Directions for this task: Please give, exactly as they appear below, the line with "SCALE pin DT: GP9 -> GP12" and every line after it through the final one, and nothing else.

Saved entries

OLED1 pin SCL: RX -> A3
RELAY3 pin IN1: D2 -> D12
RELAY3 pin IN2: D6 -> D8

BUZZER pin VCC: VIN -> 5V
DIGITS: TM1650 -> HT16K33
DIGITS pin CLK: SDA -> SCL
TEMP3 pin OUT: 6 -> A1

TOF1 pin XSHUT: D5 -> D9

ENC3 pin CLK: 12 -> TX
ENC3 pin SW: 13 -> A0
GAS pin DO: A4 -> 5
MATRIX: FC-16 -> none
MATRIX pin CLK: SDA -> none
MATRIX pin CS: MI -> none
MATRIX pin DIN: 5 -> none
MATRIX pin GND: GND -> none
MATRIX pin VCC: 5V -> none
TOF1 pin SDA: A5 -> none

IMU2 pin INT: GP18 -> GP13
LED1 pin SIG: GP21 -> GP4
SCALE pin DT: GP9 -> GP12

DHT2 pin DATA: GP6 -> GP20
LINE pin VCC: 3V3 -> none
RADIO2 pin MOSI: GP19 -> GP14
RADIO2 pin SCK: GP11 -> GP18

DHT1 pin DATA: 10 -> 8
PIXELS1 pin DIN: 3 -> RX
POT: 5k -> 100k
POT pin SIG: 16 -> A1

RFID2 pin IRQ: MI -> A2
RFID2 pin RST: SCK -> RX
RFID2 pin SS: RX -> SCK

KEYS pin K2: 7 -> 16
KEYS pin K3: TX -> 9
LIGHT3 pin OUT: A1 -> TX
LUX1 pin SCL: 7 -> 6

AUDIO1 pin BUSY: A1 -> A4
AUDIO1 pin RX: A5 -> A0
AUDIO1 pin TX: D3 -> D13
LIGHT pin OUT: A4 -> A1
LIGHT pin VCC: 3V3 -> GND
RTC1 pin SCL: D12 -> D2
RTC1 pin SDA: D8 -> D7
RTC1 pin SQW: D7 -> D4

Written answer:
SCALE pin DT: GP9 -> GP12

DHT2 pin DATA: GP6 -> GP20
LINE pin VCC: 3V3 -> none
RADIO2 pin MOSI: GP19 -> GP14
RADIO2 pin SCK: GP11 -> GP18

DHT1 pin DATA: 10 -> 8
PIXELS1 pin DIN: 3 -> RX
POT: 5k -> 100k
POT pin SIG: 16 -> A1

RFID2 pin IRQ: MI -> A2
RFID2 pin RST: SCK -> RX
RFID2 pin SS: RX -> SCK

KEYS pin K2: 7 -> 16
KEYS pin K3: TX -> 9
LIGHT3 pin OUT: A1 -> TX
LUX1 pin SCL: 7 -> 6

AUDIO1 pin BUSY: A1 -> A4
AUDIO1 pin RX: A5 -> A0
AUDIO1 pin TX: D3 -> D13
LIGHT pin OUT: A4 -> A1
LIGHT pin VCC: 3V3 -> GND
RTC1 pin SCL: D12 -> D2
RTC1 pin SDA: D8 -> D7
RTC1 pin SQW: D7 -> D4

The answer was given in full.